- WHAT NEEDS TO BE DONE: Reproduce the entries that follow exactly. No picture should appear in the result.

= = = = =

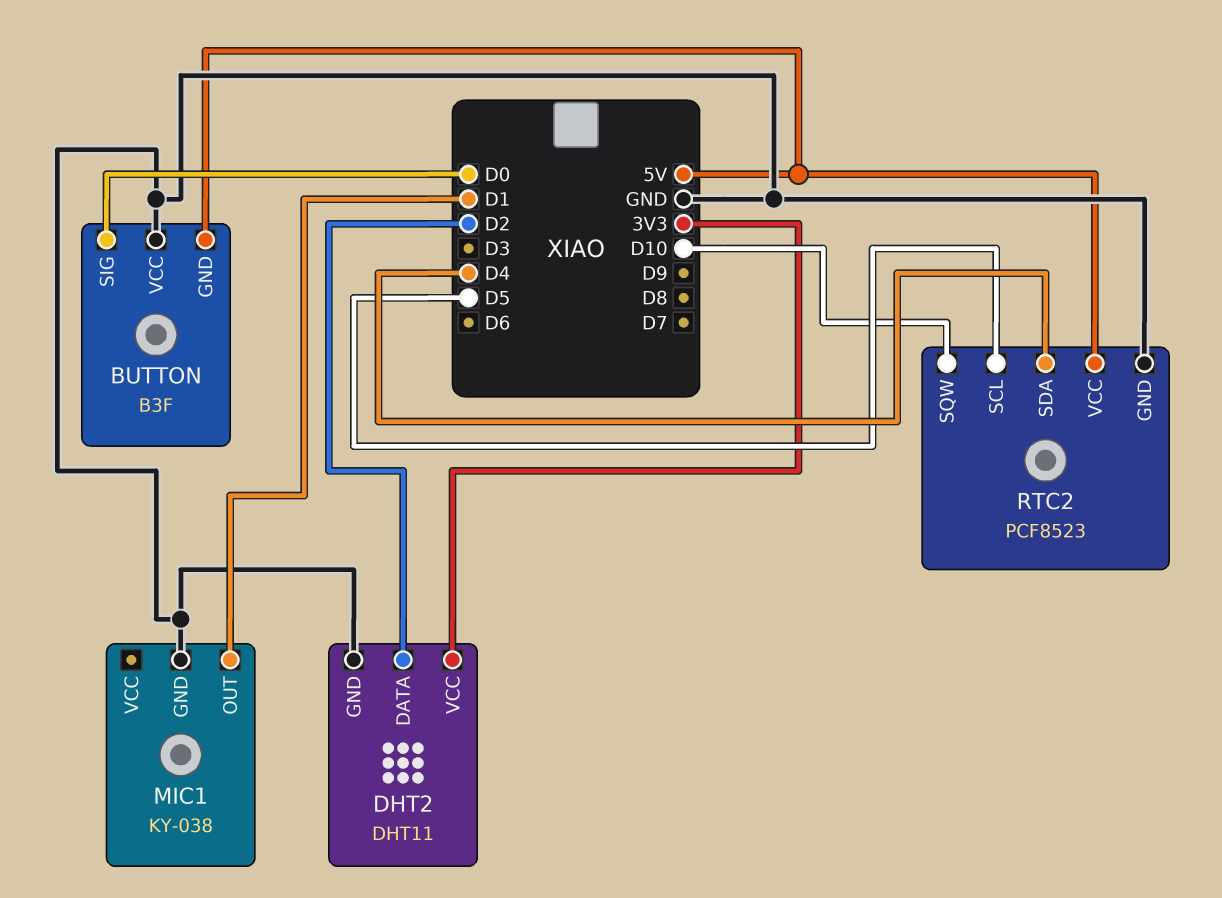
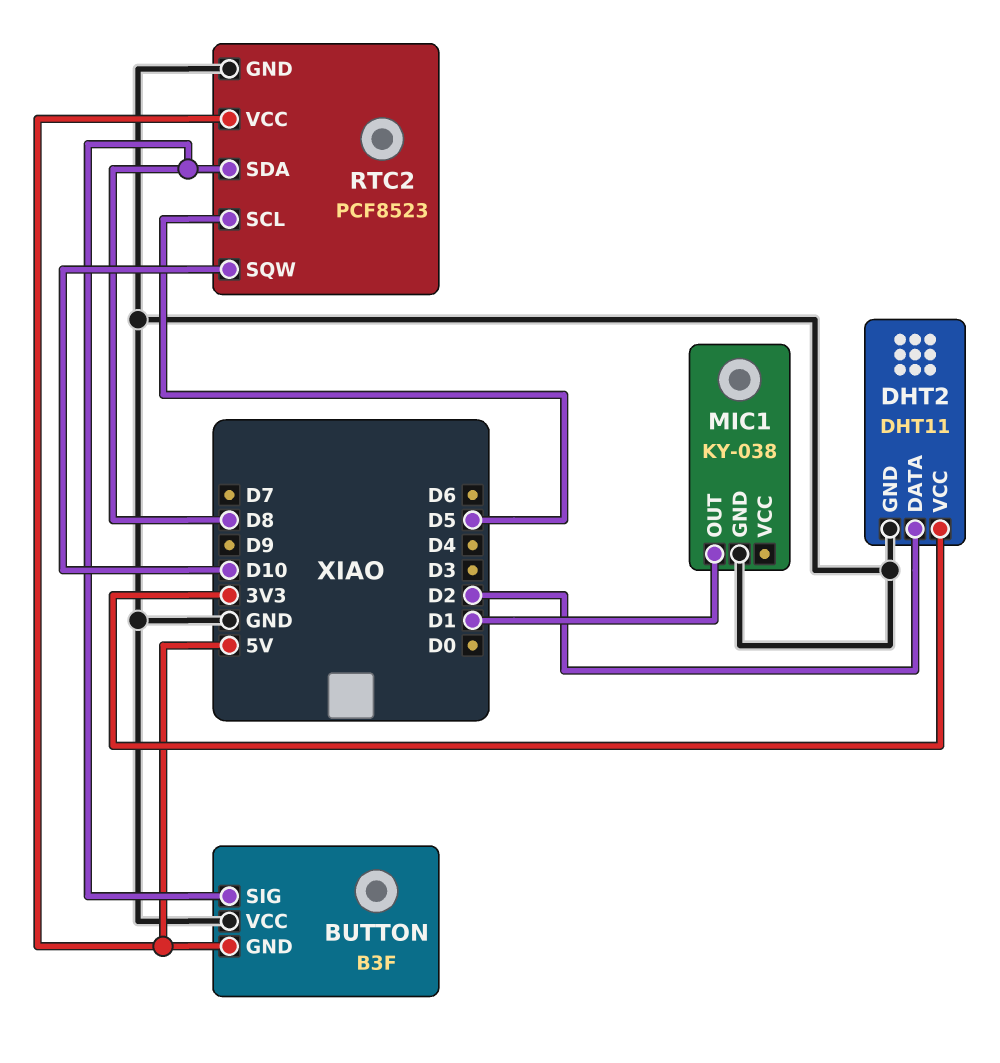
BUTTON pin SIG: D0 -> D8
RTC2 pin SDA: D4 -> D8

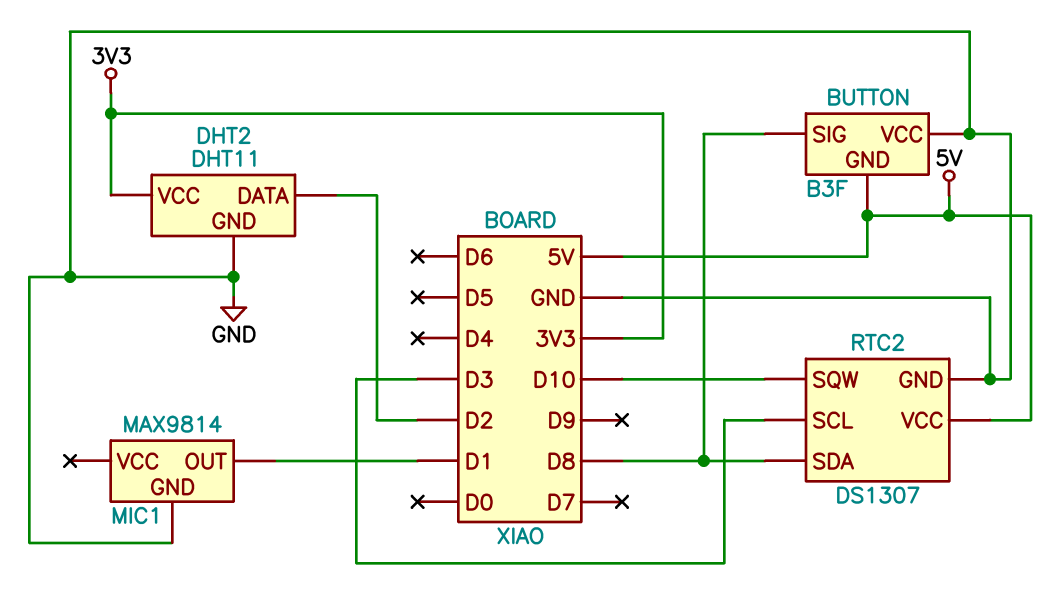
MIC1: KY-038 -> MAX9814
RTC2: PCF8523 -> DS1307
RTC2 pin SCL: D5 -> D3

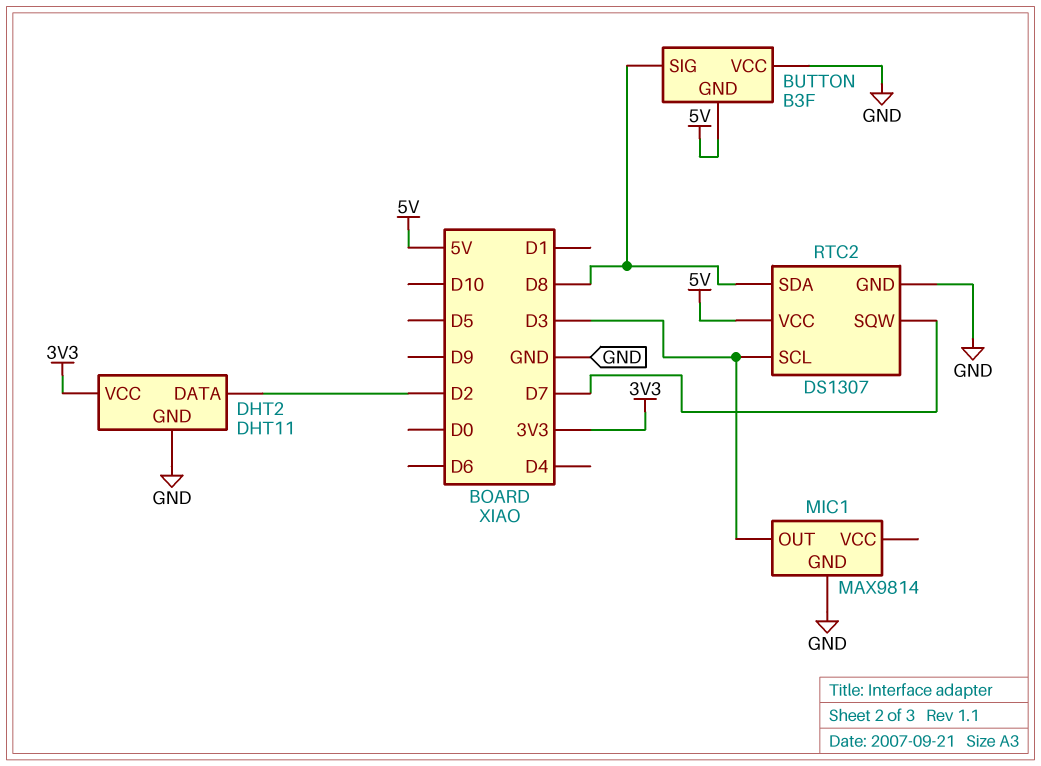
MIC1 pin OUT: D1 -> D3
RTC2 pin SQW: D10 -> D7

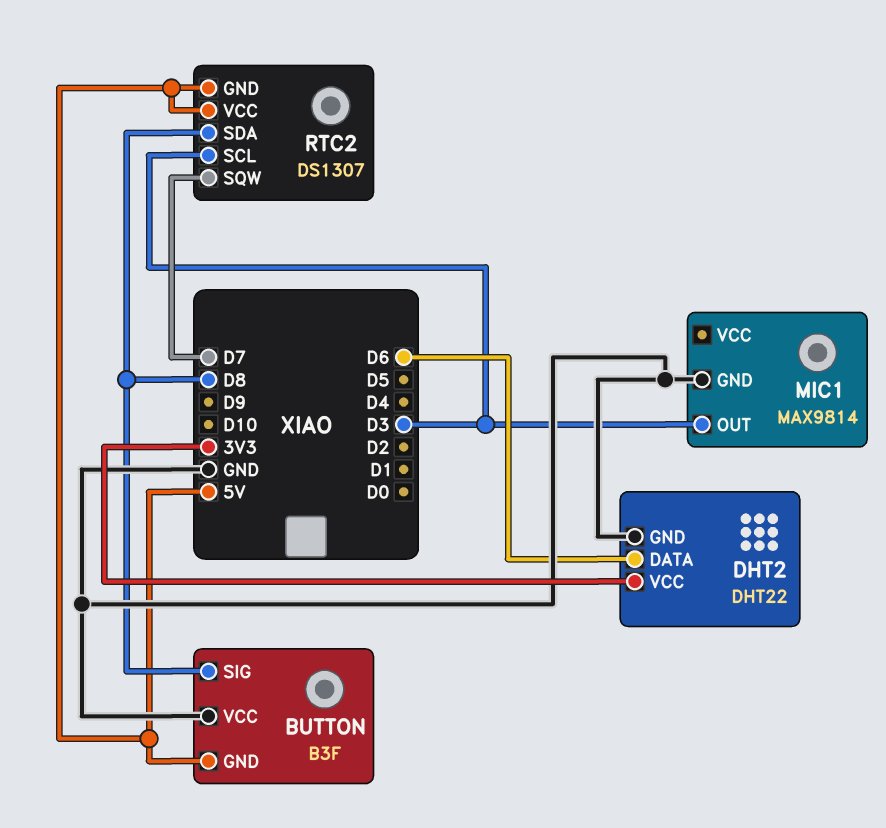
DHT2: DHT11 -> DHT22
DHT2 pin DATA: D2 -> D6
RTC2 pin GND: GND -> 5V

= = = = =

- YOUR RESPONSE:
BUTTON pin SIG: D0 -> D8
RTC2 pin SDA: D4 -> D8

MIC1: KY-038 -> MAX9814
RTC2: PCF8523 -> DS1307
RTC2 pin SCL: D5 -> D3

MIC1 pin OUT: D1 -> D3
RTC2 pin SQW: D10 -> D7

DHT2: DHT11 -> DHT22
DHT2 pin DATA: D2 -> D6
RTC2 pin GND: GND -> 5V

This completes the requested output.